TASK PROMPT ▸ Taking the line that contains "padlock/orange" as the first, copy exactly every line through the last line of the records, and nothing else.

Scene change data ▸
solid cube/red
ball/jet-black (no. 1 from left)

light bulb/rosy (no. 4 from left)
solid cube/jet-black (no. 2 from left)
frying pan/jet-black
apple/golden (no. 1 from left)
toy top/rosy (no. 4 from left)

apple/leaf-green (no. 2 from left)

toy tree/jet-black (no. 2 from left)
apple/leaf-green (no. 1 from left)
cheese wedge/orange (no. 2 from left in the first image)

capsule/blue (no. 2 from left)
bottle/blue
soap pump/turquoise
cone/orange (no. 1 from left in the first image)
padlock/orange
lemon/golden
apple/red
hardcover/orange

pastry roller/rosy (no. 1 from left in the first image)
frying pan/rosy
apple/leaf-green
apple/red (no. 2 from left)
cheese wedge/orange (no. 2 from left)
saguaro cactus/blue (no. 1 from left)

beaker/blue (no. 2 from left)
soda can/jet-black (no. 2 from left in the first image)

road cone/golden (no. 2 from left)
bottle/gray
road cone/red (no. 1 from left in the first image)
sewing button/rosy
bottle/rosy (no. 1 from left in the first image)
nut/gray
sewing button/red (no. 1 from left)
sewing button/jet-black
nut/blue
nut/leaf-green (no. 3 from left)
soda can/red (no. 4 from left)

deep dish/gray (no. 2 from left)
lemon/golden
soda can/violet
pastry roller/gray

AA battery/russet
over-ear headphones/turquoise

ANSWER SPACE ▸
padlock/orange
lemon/golden
apple/red
hardcover/orange

pastry roller/rosy (no. 1 from left in the first image)
frying pan/rosy
apple/leaf-green
apple/red (no. 2 from left)
cheese wedge/orange (no. 2 from left)
saguaro cactus/blue (no. 1 from left)

beaker/blue (no. 2 from left)
soda can/jet-black (no. 2 from left in the first image)

road cone/golden (no. 2 from left)
bottle/gray
road cone/red (no. 1 from left in the first image)
sewing button/rosy
bottle/rosy (no. 1 from left in the first image)
nut/gray
sewing button/red (no. 1 from left)
sewing button/jet-black
nut/blue
nut/leaf-green (no. 3 from left)
soda can/red (no. 4 from left)

deep dish/gray (no. 2 from left)
lemon/golden
soda can/violet
pastry roller/gray

AA battery/russet
over-ear headphones/turquoise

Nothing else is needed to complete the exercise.